▶ _EXERCISE AIM_
Among the lines of the records, count those containing the word "none", then give the number alone.

━━ DATA UNDER STUDY

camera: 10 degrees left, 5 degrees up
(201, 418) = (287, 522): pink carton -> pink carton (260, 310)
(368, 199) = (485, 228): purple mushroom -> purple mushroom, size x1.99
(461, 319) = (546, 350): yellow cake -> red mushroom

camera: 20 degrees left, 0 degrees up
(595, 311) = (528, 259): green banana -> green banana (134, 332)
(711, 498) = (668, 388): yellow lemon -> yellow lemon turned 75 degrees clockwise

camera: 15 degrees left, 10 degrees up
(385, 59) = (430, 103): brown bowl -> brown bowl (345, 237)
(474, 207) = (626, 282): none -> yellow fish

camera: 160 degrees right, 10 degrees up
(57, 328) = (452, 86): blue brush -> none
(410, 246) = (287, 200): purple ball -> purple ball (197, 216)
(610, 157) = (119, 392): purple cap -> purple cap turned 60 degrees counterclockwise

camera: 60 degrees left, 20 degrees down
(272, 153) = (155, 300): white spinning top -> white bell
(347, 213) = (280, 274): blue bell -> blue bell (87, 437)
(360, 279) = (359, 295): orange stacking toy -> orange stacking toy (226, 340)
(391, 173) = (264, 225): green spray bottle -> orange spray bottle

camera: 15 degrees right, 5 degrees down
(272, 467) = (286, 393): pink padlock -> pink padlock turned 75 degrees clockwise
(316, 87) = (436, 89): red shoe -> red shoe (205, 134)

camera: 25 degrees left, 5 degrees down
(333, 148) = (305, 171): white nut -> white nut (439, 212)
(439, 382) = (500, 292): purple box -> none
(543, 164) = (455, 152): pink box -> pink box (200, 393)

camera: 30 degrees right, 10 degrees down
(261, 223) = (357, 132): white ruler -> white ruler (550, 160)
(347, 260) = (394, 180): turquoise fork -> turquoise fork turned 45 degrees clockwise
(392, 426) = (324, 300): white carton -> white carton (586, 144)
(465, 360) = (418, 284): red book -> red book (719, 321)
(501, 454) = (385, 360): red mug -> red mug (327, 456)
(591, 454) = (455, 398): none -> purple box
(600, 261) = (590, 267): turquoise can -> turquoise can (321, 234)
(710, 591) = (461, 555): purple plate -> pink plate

━━━━

▶ _SOLUTION TO THIS EXERCISE_
4